+++ TASK INPUTS

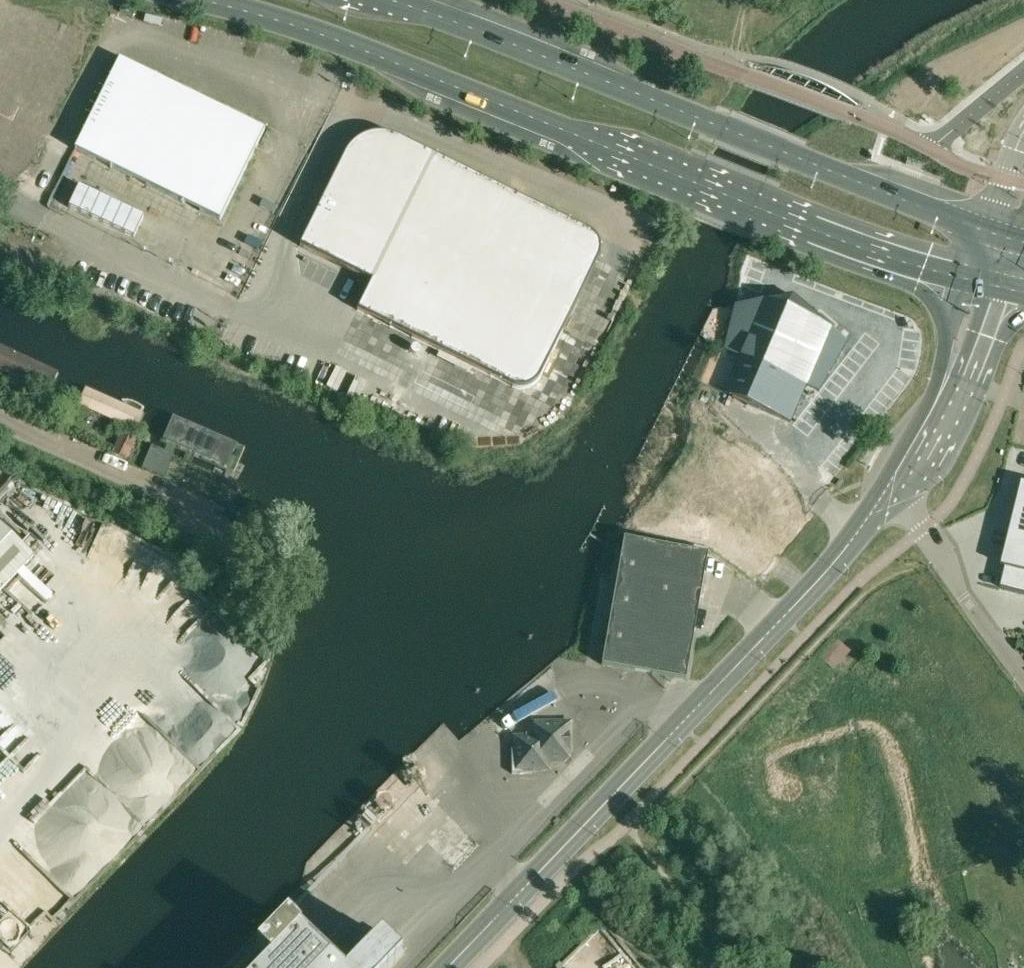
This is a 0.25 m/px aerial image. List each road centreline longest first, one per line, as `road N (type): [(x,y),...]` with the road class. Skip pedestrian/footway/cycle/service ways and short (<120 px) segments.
road 1 (residential): [(0,195),(27,207),(118,34),(375,110),(638,217),(608,285)]
road 2 (primary): [(204,0),(344,42),(762,212),(991,285)]
road 3 (primary): [(1005,237),(390,0)]
road 4 (unclassified): [(447,967),(703,706),(893,494)]
road 5 (unclassified): [(215,515),(0,419)]
road 6 (unclassified): [(893,494),(956,392),(991,285)]
road 7 (residential): [(1023,676),(893,494)]

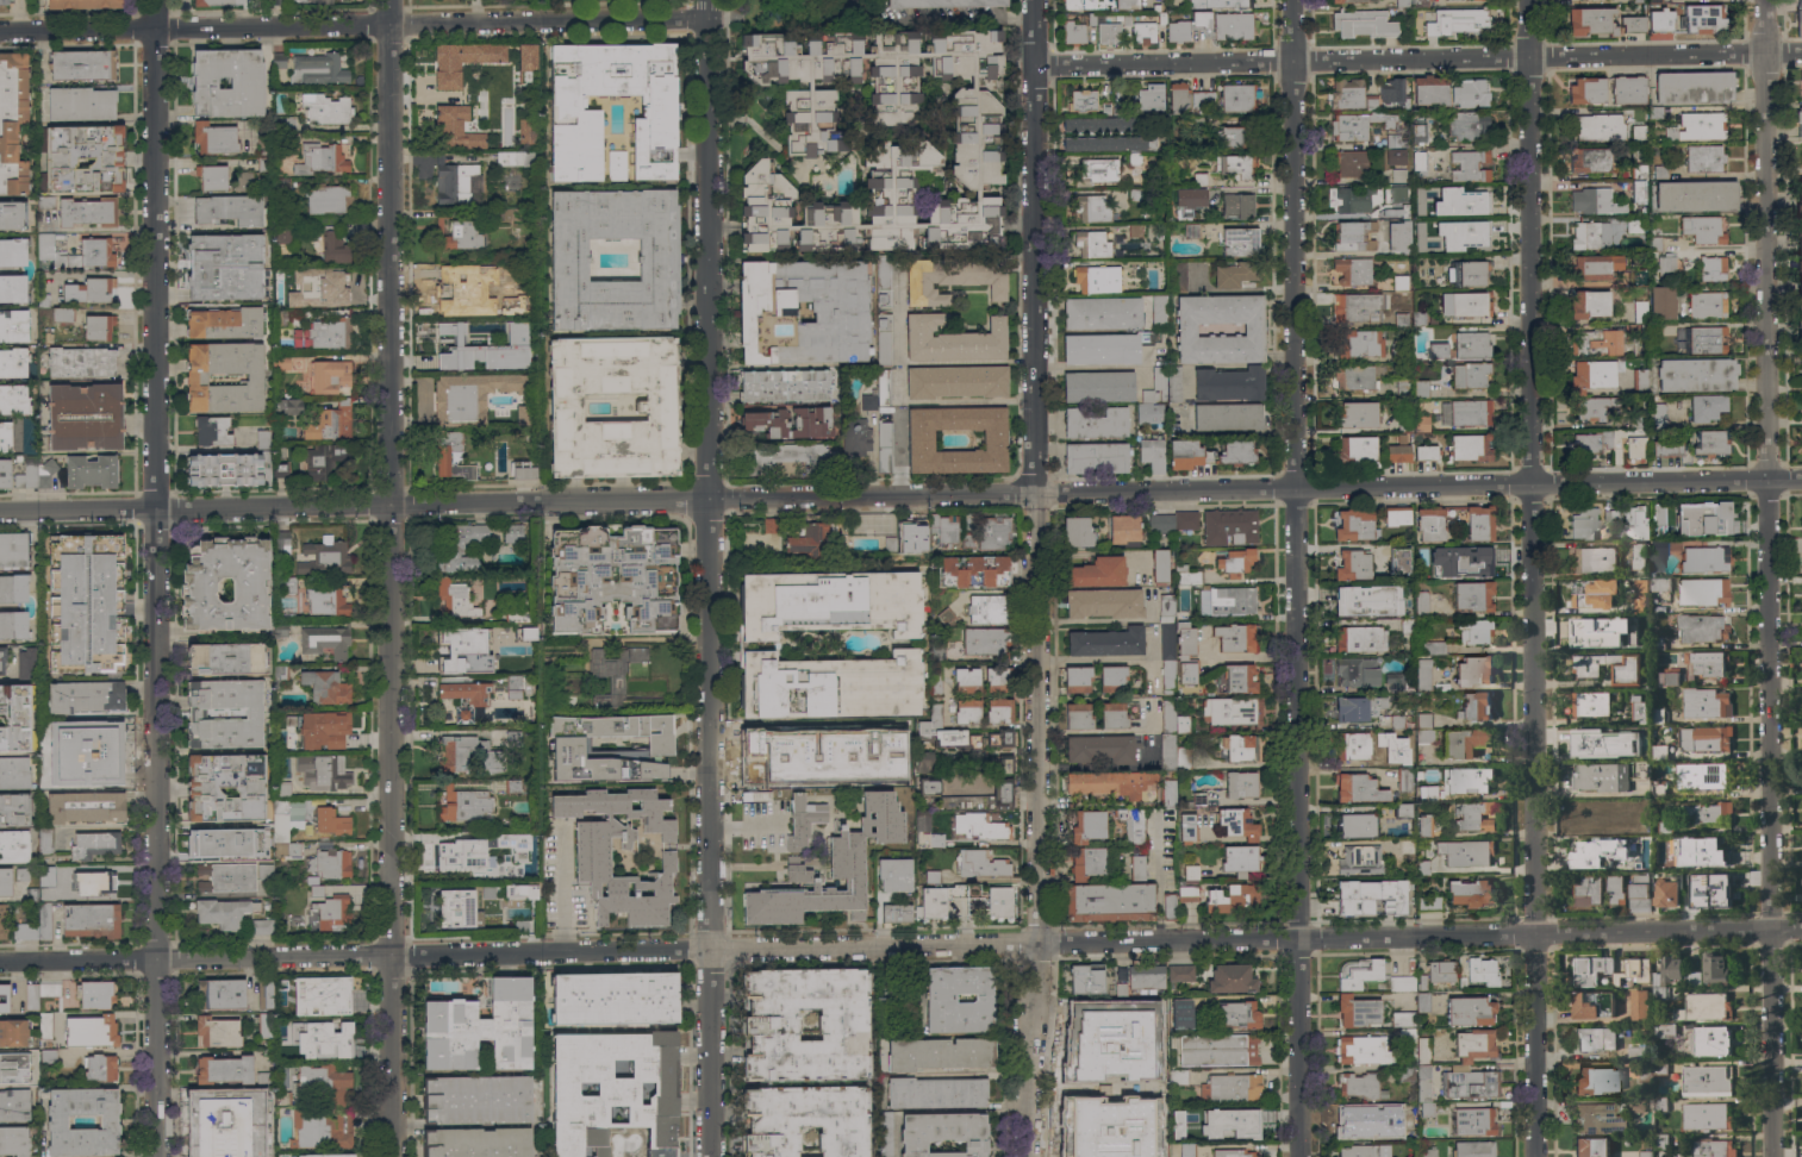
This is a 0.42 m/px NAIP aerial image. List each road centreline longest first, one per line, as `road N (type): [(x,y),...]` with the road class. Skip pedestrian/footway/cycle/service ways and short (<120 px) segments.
road 1 (residential): [(1767,932),(0,961)]
road 2 (residential): [(392,1156),(385,0)]
road 3 (residential): [(1534,1156),(1528,0)]
road 4 (residential): [(1300,1156),(1295,0)]
road 5 (residential): [(709,1156),(706,0)]
road 6 (residential): [(159,1156),(156,0)]
road 7 (residential): [(1034,493),(0,510)]
road 8 (residential): [(1801,477),(1034,493)]
road 9 (residential): [(1801,53),(1034,67)]
road 10 (residential): [(706,23),(0,34)]
road 11 (residential): [(1771,1156),(1766,477)]
road 12 (residential): [(1029,1156),(1041,944),(1034,493)]
road 13 (residential): [(1034,493),(1033,0)]
road 14 (residential): [(1766,477),(1767,0)]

++++++

*TASK ITEM*. Write out each entry again exactly, and skip the pictures.

*SOLUTION BELOW*.
This is a 0.25 m/px aerial image. List each road centreline longest first, one per line, as `road N (type): [(x,y),...]` with the road class. Skip pedestrian/footway/cycle/service ways and short (<120 px) segments.
road 1 (residential): [(0,195),(27,207),(118,34),(375,110),(638,217),(608,285)]
road 2 (primary): [(204,0),(344,42),(762,212),(991,285)]
road 3 (primary): [(1005,237),(390,0)]
road 4 (unclassified): [(447,967),(703,706),(893,494)]
road 5 (unclassified): [(215,515),(0,419)]
road 6 (unclassified): [(893,494),(956,392),(991,285)]
road 7 (residential): [(1023,676),(893,494)]

This is a 0.42 m/px NAIP aerial image. List each road centreline longest first, one per line, as `road N (type): [(x,y),...]` with the road class. Skip pedestrian/footway/cycle/service ways and short (<120 px) segments.
road 1 (residential): [(1767,932),(0,961)]
road 2 (residential): [(392,1156),(385,0)]
road 3 (residential): [(1534,1156),(1528,0)]
road 4 (residential): [(1300,1156),(1295,0)]
road 5 (residential): [(709,1156),(706,0)]
road 6 (residential): [(159,1156),(156,0)]
road 7 (residential): [(1034,493),(0,510)]
road 8 (residential): [(1801,477),(1034,493)]
road 9 (residential): [(1801,53),(1034,67)]
road 10 (residential): [(706,23),(0,34)]
road 11 (residential): [(1771,1156),(1766,477)]
road 12 (residential): [(1029,1156),(1041,944),(1034,493)]
road 13 (residential): [(1034,493),(1033,0)]
road 14 (residential): [(1766,477),(1767,0)]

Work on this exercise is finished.